■ **PROBLEM DESCRIPTION**: Output the line that contains "S2: button (SIG6, SIG8)" and every line after it to the end of the entries, with nothing added or left out.

■ **INFORMATION PROVIDED**:
-------------------------

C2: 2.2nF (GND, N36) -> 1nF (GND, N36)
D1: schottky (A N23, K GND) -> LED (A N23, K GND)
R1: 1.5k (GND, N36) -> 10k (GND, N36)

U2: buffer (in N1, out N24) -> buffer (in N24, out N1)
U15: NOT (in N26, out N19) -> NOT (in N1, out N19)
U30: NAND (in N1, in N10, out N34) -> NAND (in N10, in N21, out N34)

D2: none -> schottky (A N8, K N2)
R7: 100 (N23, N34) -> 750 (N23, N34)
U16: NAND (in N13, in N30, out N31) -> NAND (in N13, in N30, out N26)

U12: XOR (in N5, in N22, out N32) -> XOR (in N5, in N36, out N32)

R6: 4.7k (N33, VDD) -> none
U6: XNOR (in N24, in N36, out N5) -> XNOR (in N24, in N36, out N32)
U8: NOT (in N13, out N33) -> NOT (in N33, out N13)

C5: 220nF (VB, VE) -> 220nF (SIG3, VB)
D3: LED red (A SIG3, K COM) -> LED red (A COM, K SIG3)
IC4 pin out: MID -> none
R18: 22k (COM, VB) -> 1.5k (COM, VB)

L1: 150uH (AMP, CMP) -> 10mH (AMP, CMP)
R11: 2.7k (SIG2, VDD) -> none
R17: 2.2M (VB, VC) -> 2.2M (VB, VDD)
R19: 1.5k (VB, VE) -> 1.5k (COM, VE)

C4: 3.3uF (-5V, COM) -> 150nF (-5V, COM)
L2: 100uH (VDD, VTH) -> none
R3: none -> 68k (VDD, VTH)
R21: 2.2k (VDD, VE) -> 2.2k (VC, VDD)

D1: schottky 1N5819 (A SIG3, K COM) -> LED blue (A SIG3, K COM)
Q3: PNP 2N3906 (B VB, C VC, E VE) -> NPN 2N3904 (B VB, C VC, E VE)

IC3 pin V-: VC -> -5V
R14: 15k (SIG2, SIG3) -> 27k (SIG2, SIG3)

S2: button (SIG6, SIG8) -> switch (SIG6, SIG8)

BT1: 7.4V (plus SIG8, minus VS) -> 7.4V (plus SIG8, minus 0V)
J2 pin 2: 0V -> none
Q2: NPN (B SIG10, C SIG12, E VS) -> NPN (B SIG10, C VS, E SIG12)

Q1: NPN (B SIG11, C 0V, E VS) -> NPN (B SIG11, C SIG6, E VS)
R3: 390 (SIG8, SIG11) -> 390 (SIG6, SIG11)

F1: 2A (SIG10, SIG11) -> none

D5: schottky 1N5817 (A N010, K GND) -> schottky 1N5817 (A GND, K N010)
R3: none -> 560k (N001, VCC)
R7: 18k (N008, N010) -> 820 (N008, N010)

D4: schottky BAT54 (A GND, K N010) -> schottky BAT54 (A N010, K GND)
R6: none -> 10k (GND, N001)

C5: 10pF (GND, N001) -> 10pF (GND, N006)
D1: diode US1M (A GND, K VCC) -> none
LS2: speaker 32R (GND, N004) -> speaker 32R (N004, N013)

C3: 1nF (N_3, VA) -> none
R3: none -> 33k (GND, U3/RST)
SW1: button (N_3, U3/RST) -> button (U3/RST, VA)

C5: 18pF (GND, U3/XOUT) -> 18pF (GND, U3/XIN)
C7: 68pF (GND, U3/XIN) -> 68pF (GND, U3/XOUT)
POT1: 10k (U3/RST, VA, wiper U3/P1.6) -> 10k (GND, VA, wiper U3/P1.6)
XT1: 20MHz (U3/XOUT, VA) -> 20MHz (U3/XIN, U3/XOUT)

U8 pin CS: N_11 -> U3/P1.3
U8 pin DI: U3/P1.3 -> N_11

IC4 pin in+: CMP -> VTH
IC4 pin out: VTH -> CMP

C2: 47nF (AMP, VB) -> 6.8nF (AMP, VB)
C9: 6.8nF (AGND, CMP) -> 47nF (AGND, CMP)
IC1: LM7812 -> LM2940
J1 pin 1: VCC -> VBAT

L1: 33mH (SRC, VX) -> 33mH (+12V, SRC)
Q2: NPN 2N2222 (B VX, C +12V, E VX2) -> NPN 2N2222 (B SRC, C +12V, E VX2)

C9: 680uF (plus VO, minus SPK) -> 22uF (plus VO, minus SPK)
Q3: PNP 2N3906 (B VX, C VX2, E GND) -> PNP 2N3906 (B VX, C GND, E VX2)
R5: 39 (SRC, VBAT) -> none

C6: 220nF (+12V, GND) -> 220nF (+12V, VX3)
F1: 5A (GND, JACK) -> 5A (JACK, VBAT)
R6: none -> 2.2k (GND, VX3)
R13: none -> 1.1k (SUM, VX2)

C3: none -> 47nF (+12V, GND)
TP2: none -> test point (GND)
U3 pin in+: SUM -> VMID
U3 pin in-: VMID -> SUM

-------------------------

■ **RESPONSE BOX**:
S2: button (SIG6, SIG8) -> switch (SIG6, SIG8)

BT1: 7.4V (plus SIG8, minus VS) -> 7.4V (plus SIG8, minus 0V)
J2 pin 2: 0V -> none
Q2: NPN (B SIG10, C SIG12, E VS) -> NPN (B SIG10, C VS, E SIG12)

Q1: NPN (B SIG11, C 0V, E VS) -> NPN (B SIG11, C SIG6, E VS)
R3: 390 (SIG8, SIG11) -> 390 (SIG6, SIG11)

F1: 2A (SIG10, SIG11) -> none

D5: schottky 1N5817 (A N010, K GND) -> schottky 1N5817 (A GND, K N010)
R3: none -> 560k (N001, VCC)
R7: 18k (N008, N010) -> 820 (N008, N010)

D4: schottky BAT54 (A GND, K N010) -> schottky BAT54 (A N010, K GND)
R6: none -> 10k (GND, N001)

C5: 10pF (GND, N001) -> 10pF (GND, N006)
D1: diode US1M (A GND, K VCC) -> none
LS2: speaker 32R (GND, N004) -> speaker 32R (N004, N013)

C3: 1nF (N_3, VA) -> none
R3: none -> 33k (GND, U3/RST)
SW1: button (N_3, U3/RST) -> button (U3/RST, VA)

C5: 18pF (GND, U3/XOUT) -> 18pF (GND, U3/XIN)
C7: 68pF (GND, U3/XIN) -> 68pF (GND, U3/XOUT)
POT1: 10k (U3/RST, VA, wiper U3/P1.6) -> 10k (GND, VA, wiper U3/P1.6)
XT1: 20MHz (U3/XOUT, VA) -> 20MHz (U3/XIN, U3/XOUT)

U8 pin CS: N_11 -> U3/P1.3
U8 pin DI: U3/P1.3 -> N_11

IC4 pin in+: CMP -> VTH
IC4 pin out: VTH -> CMP

C2: 47nF (AMP, VB) -> 6.8nF (AMP, VB)
C9: 6.8nF (AGND, CMP) -> 47nF (AGND, CMP)
IC1: LM7812 -> LM2940
J1 pin 1: VCC -> VBAT

L1: 33mH (SRC, VX) -> 33mH (+12V, SRC)
Q2: NPN 2N2222 (B VX, C +12V, E VX2) -> NPN 2N2222 (B SRC, C +12V, E VX2)

C9: 680uF (plus VO, minus SPK) -> 22uF (plus VO, minus SPK)
Q3: PNP 2N3906 (B VX, C VX2, E GND) -> PNP 2N3906 (B VX, C GND, E VX2)
R5: 39 (SRC, VBAT) -> none

C6: 220nF (+12V, GND) -> 220nF (+12V, VX3)
F1: 5A (GND, JACK) -> 5A (JACK, VBAT)
R6: none -> 2.2k (GND, VX3)
R13: none -> 1.1k (SUM, VX2)

C3: none -> 47nF (+12V, GND)
TP2: none -> test point (GND)
U3 pin in+: SUM -> VMID
U3 pin in-: VMID -> SUM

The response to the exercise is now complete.